======== RECORDED DATA ========

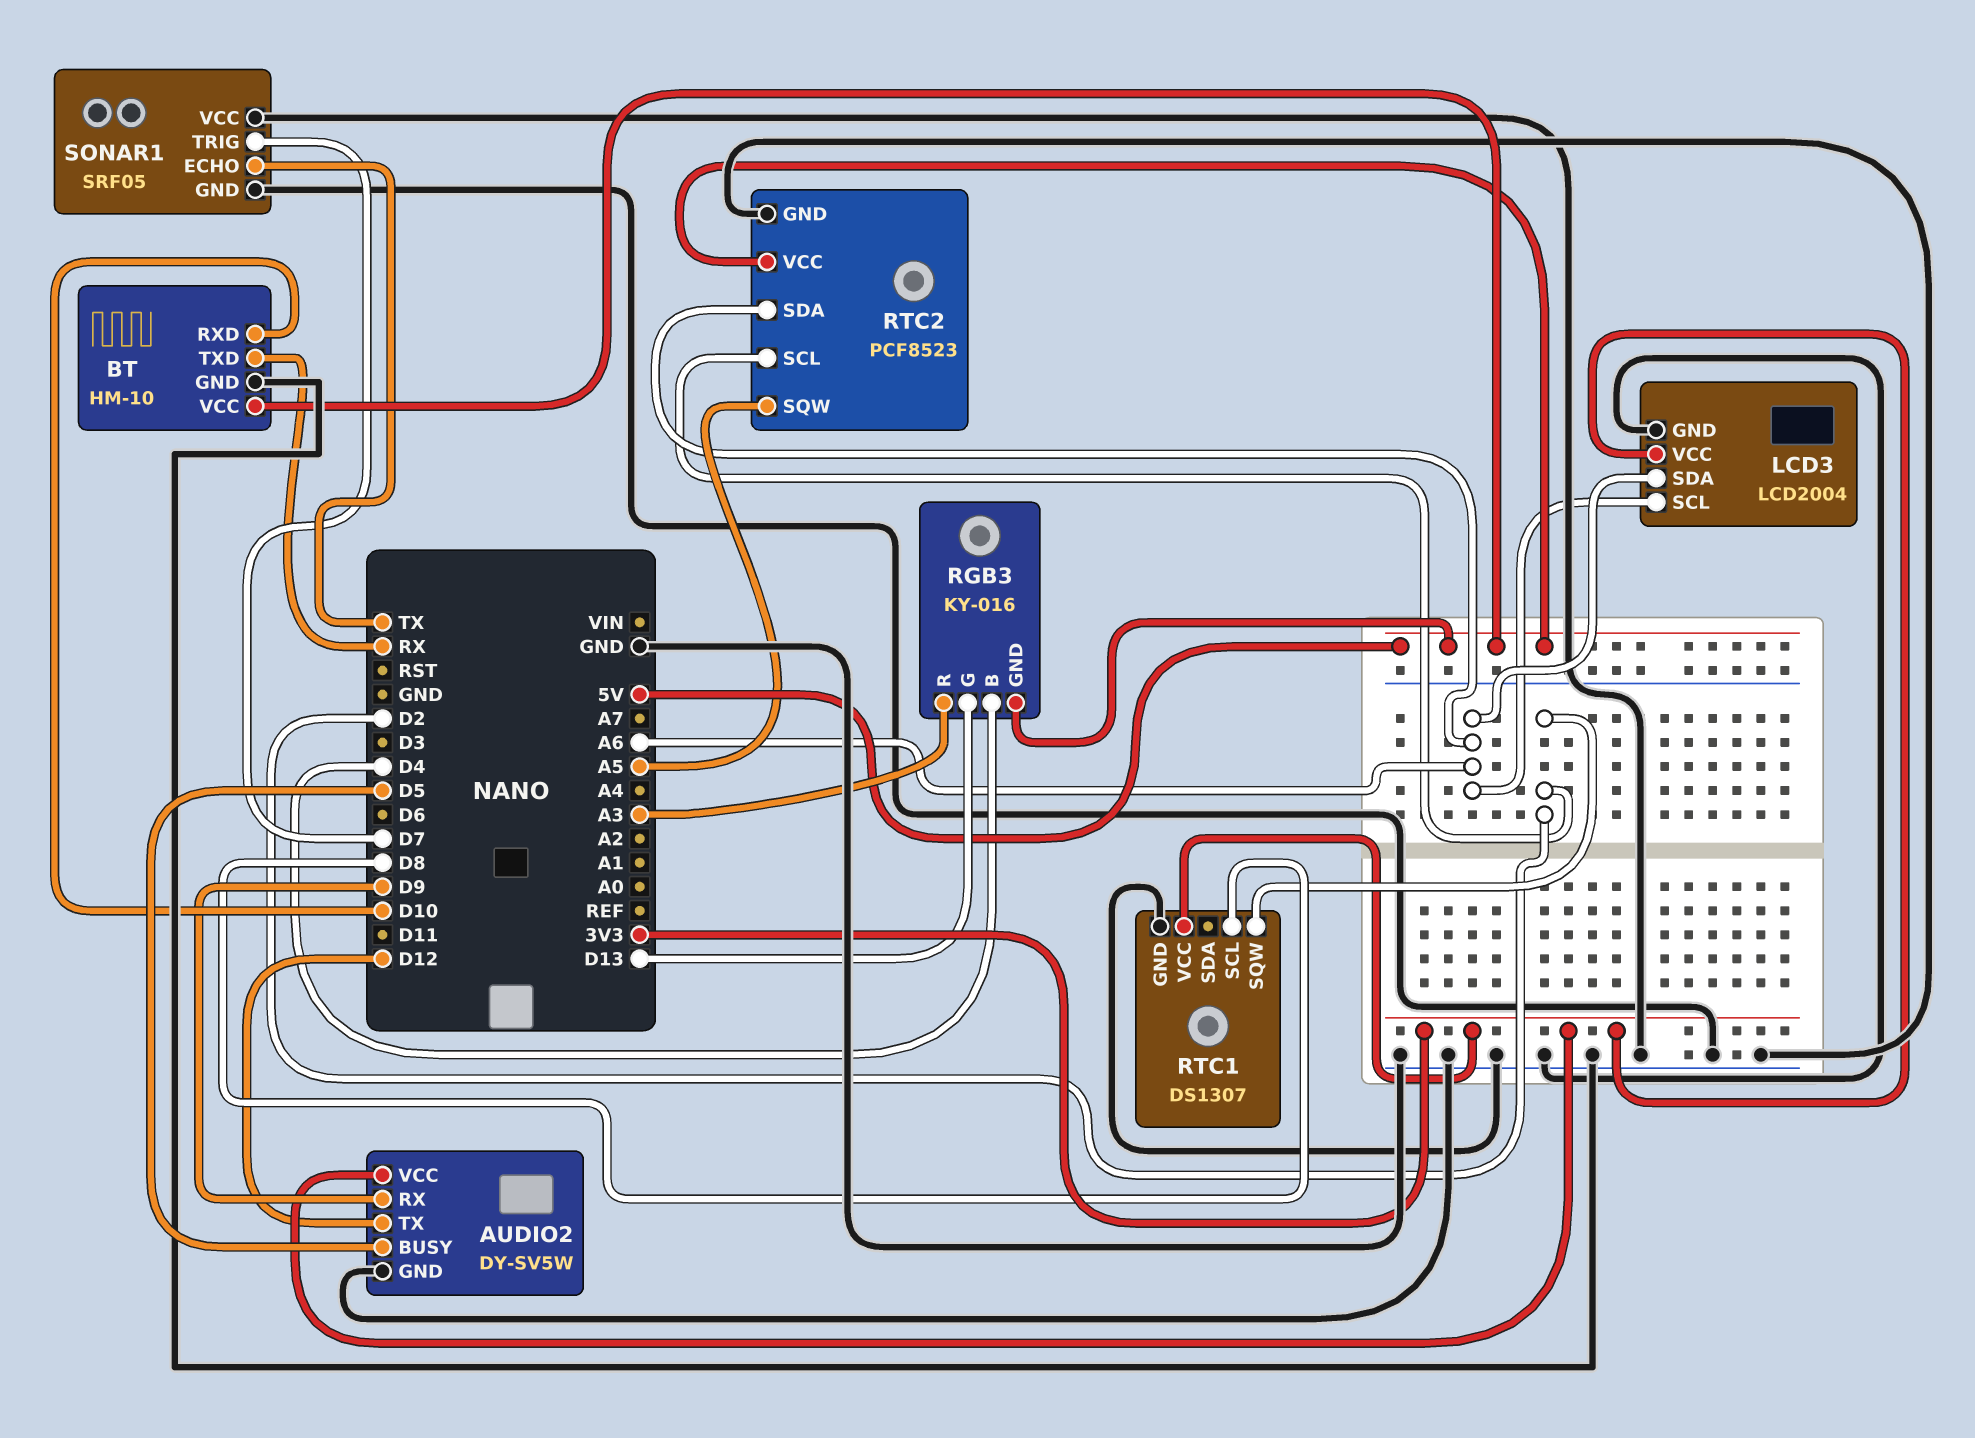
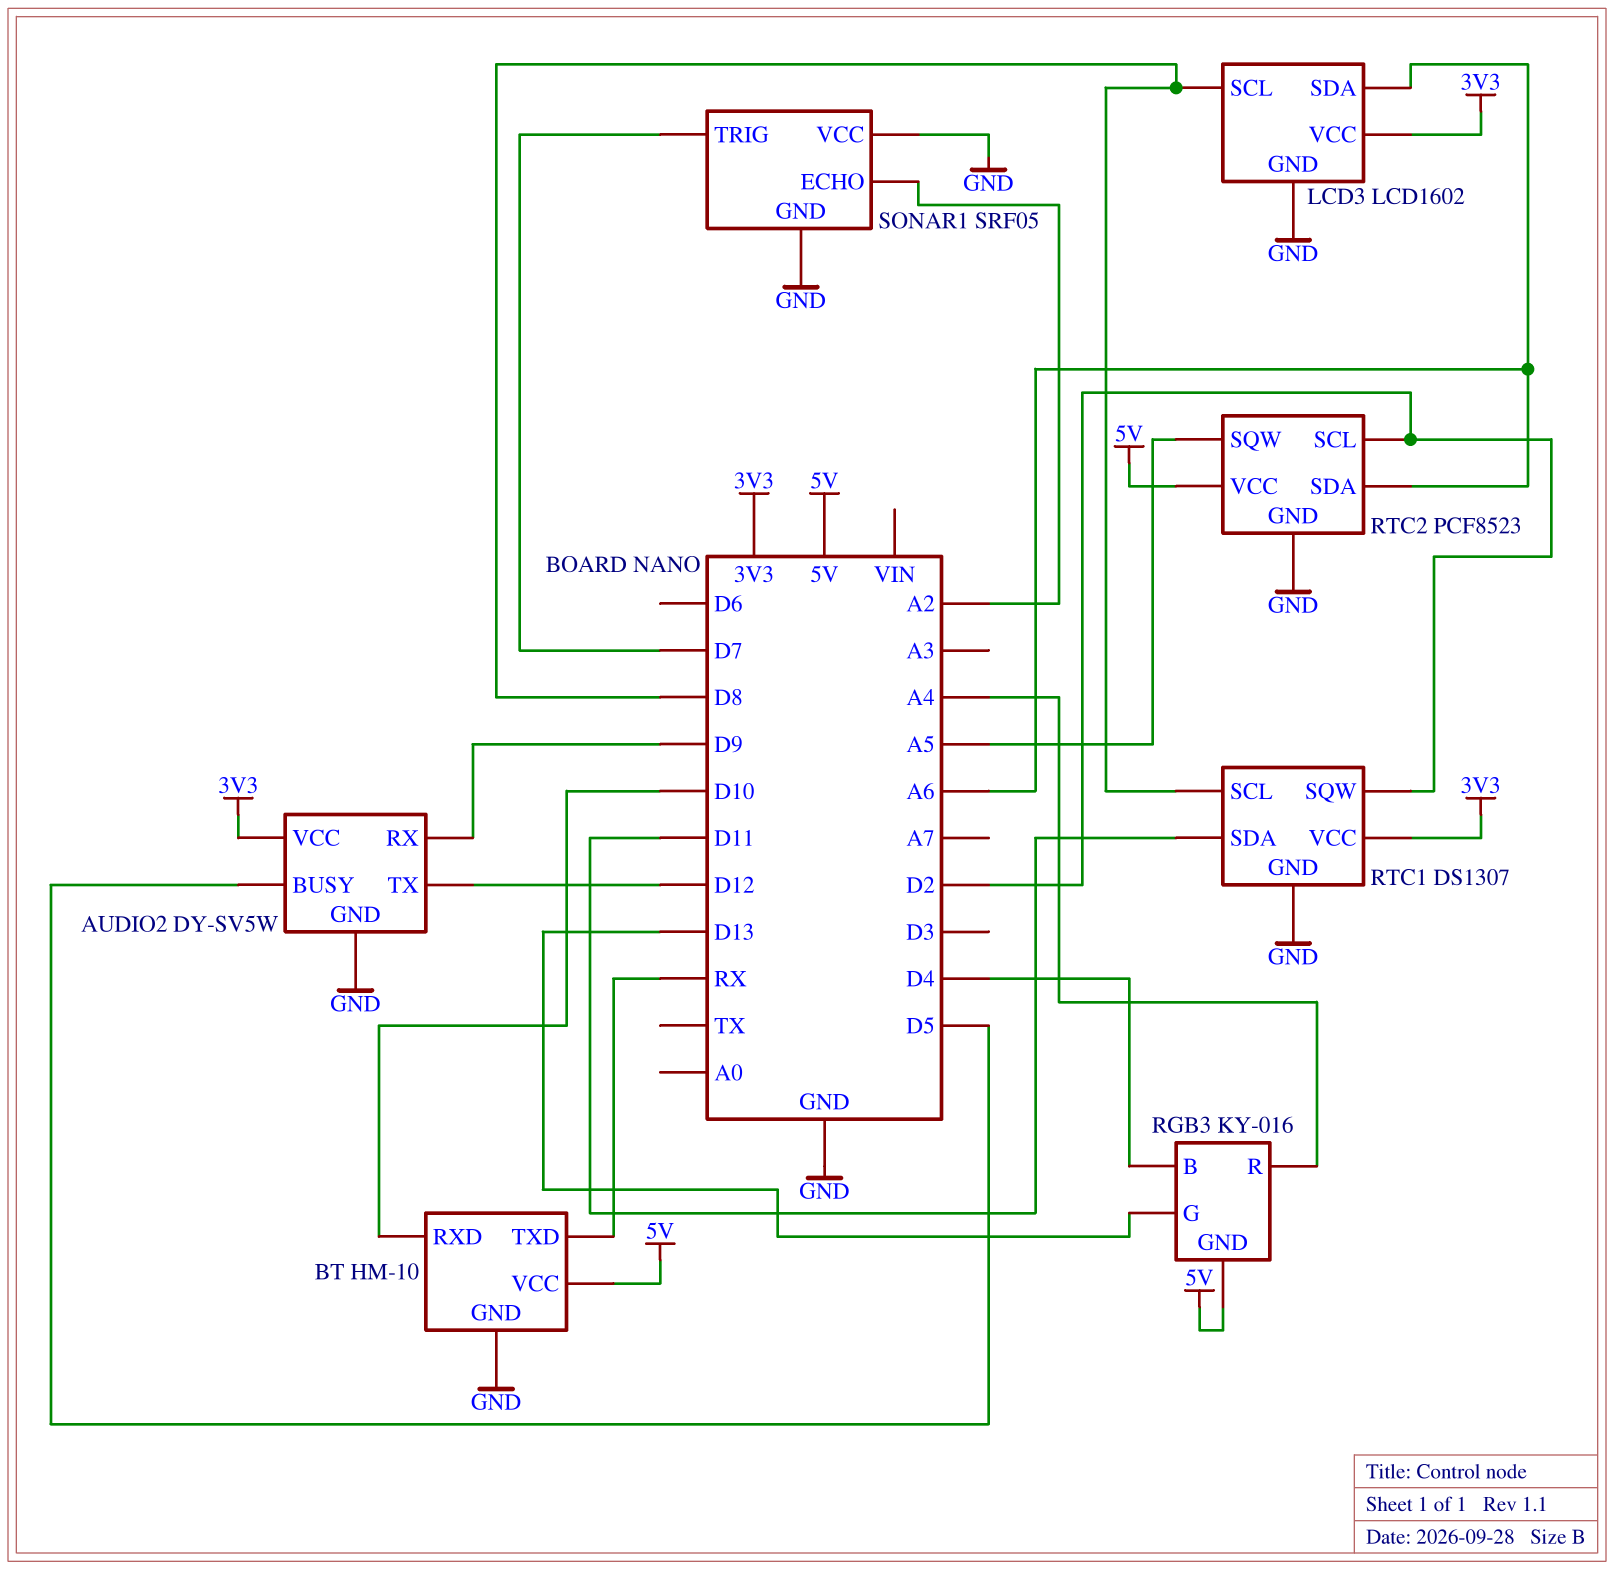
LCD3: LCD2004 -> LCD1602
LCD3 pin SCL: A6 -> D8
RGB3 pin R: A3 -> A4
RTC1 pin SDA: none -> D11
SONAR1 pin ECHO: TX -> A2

========

Output every entry above verbatim, but leave out the pictures.

RESULT FOR THIS EXERCISE
LCD3: LCD2004 -> LCD1602
LCD3 pin SCL: A6 -> D8
RGB3 pin R: A3 -> A4
RTC1 pin SDA: none -> D11
SONAR1 pin ECHO: TX -> A2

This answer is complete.